> **Extracted information**

________

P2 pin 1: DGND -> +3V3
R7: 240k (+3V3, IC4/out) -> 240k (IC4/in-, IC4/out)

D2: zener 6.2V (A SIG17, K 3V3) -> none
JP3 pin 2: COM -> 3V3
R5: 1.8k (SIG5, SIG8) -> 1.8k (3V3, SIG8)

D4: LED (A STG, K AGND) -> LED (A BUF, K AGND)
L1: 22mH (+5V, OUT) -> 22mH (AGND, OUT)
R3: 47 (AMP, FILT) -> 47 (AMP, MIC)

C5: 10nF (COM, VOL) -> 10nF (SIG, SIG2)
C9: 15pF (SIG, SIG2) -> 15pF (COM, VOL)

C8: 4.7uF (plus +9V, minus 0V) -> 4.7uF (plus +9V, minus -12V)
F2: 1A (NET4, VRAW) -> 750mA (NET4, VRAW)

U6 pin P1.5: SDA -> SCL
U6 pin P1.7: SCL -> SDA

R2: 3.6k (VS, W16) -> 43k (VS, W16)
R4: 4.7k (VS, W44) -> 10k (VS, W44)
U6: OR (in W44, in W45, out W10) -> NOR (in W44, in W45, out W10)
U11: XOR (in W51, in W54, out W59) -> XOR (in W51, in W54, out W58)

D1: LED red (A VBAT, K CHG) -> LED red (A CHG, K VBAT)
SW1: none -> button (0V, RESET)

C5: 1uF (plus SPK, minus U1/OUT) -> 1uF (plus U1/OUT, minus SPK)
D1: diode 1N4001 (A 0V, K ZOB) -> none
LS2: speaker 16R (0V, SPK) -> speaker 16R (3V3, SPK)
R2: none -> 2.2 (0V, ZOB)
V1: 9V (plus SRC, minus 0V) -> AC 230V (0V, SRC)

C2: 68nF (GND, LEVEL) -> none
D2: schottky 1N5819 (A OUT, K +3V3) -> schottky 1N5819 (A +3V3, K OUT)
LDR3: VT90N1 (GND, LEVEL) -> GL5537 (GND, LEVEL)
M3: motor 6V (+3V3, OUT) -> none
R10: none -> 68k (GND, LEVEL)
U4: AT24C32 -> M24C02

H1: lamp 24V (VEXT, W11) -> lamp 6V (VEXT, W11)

________

> **Problem to work on**
Search the entries for the word "plus". Copy each line where it appears.

> **Solution to this problem**
C8: 4.7uF (plus +9V, minus 0V) -> 4.7uF (plus +9V, minus -12V)
C5: 1uF (plus SPK, minus U1/OUT) -> 1uF (plus U1/OUT, minus SPK)
V1: 9V (plus SRC, minus 0V) -> AC 230V (0V, SRC)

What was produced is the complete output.